Object tracking records
★ ★ ★ ★

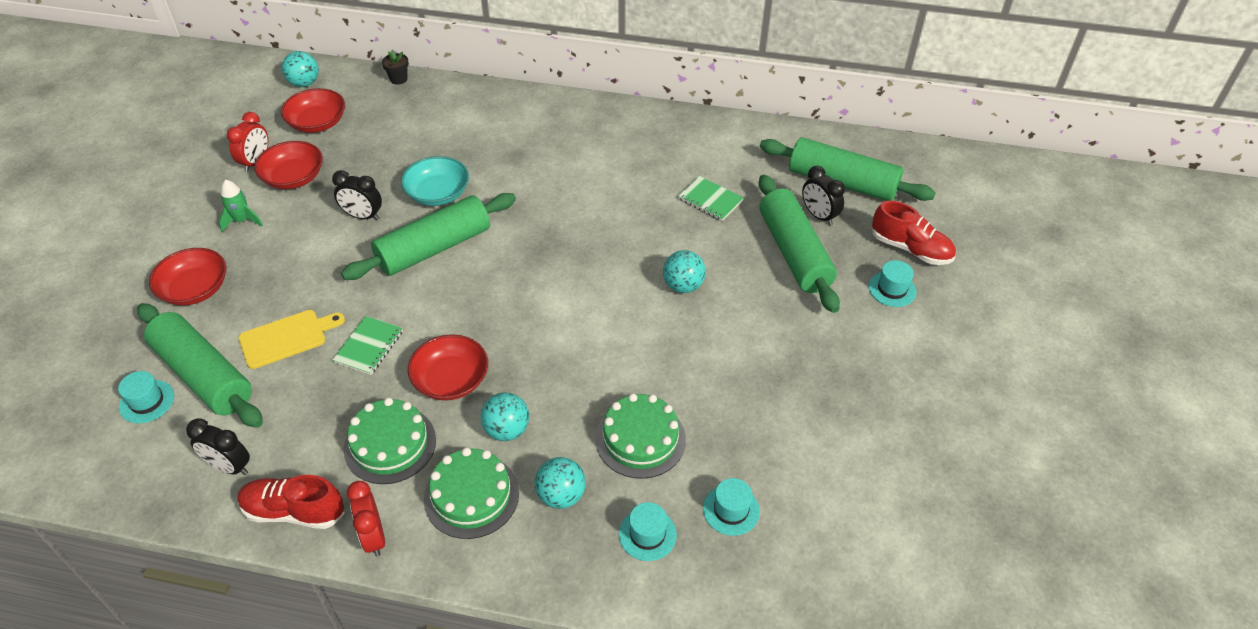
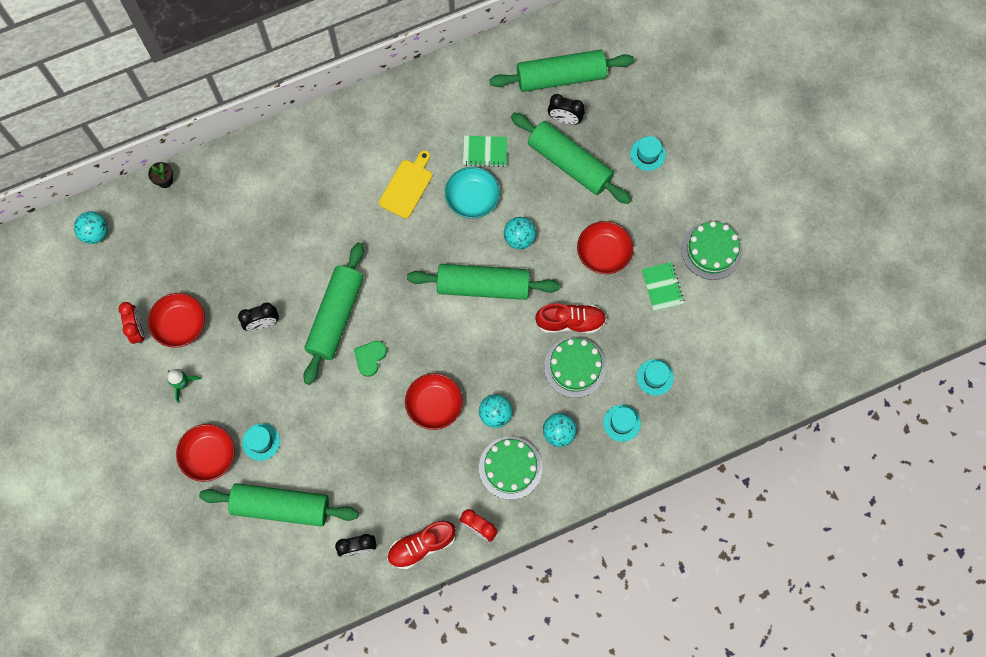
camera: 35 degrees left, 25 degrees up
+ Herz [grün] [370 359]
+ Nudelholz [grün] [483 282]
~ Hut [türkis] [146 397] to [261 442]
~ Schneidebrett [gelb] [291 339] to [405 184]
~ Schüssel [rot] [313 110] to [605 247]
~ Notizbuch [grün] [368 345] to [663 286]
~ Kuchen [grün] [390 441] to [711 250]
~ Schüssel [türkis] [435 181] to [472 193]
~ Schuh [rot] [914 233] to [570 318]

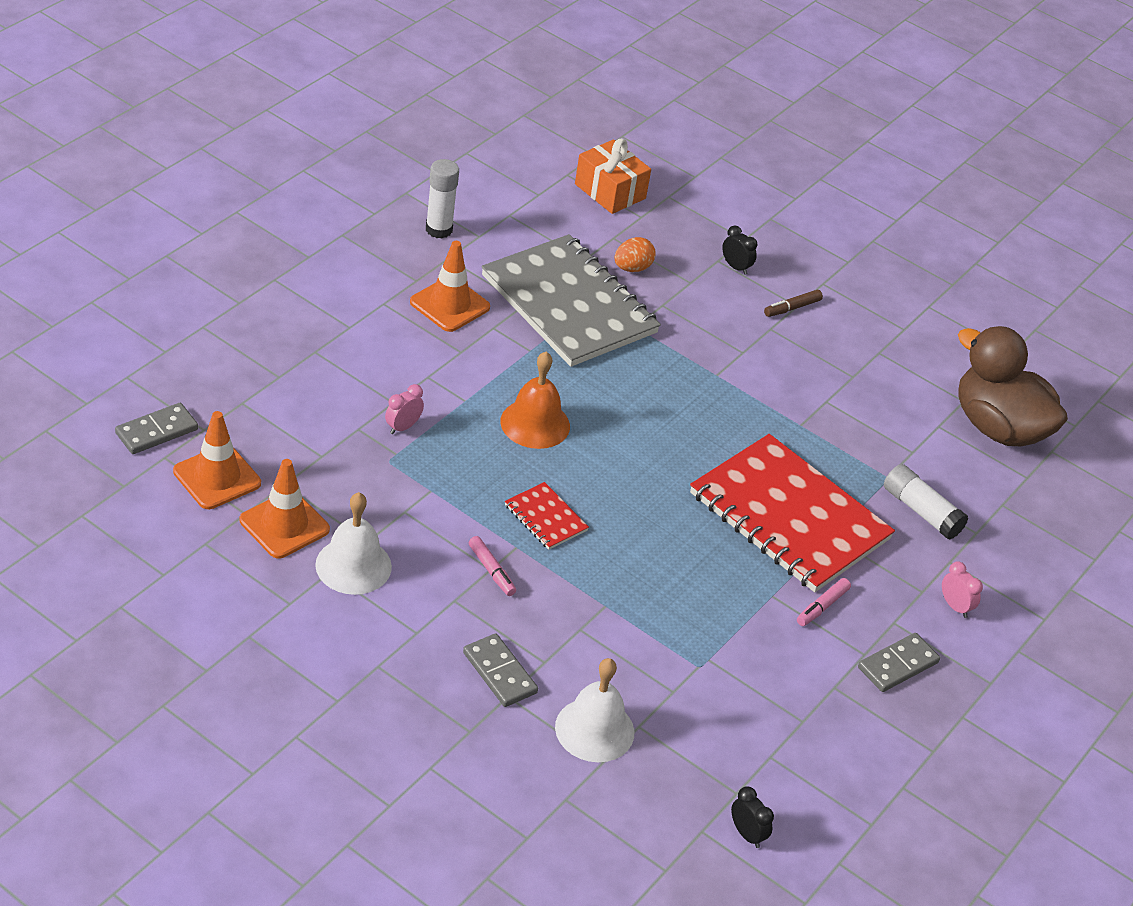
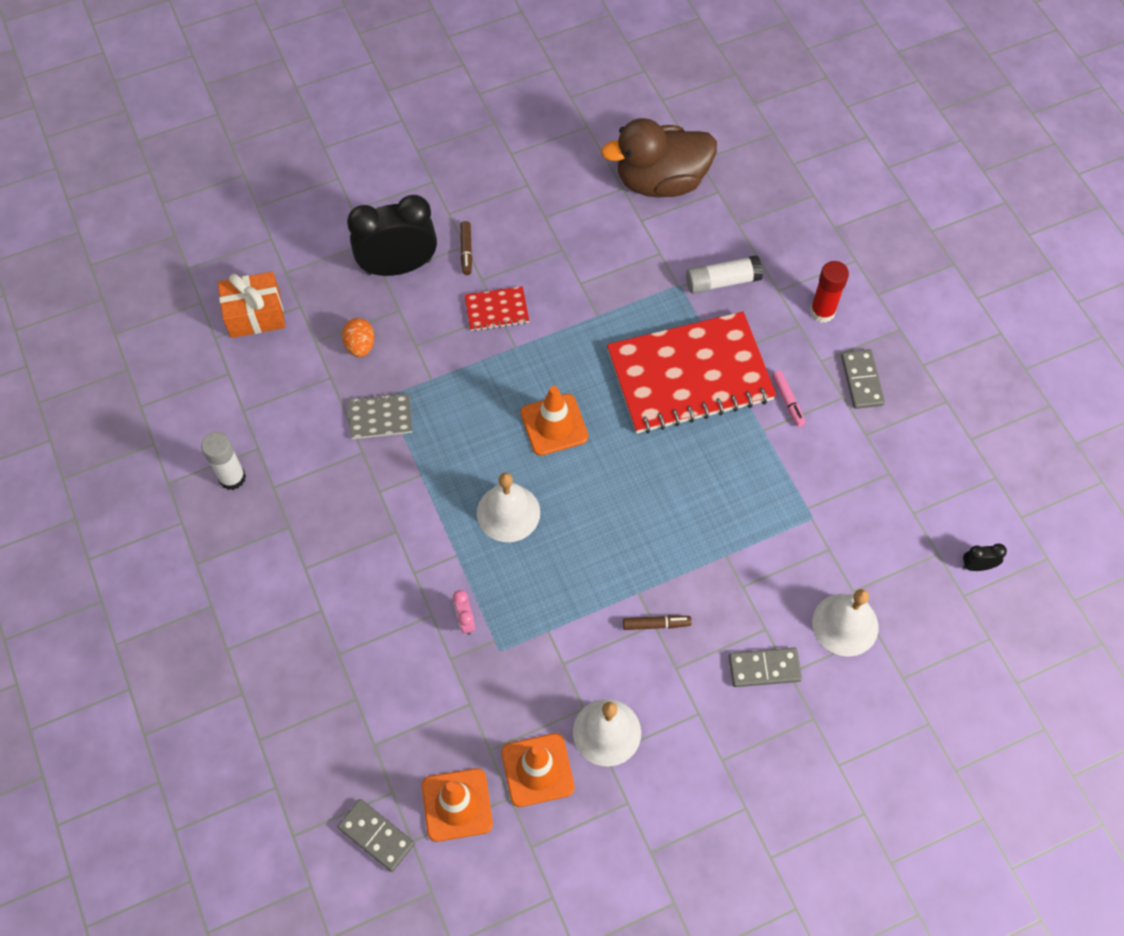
camera: 55 degrees left, 20 degrees up
~ Leitkegel [orange] [450 286] to [554 421]
~ Notizbuch [rot] [547 516] to [497 308]
~ Wecker [rosa] [962 589] to Klebestift [rot] [829 292]
~ Filzstift [rosa] [492 566] to Filzstift [braun] [657 622]
~ Glocke [orange] [535 400] to Glocke [weiß] [508 507]
~ Dominostein [grau] [156 428] = [376 835] 45 degrees counterclockwise
~ Notizbuch [grau] [571 300] = [380 416] x0.42
~ Wecker [schwarz] [739 250] = [392 235] x2.44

★ ★ ★ ★

The problem
State how many lines above contain the word "Schüssel", and nothing more.

Worked solution
2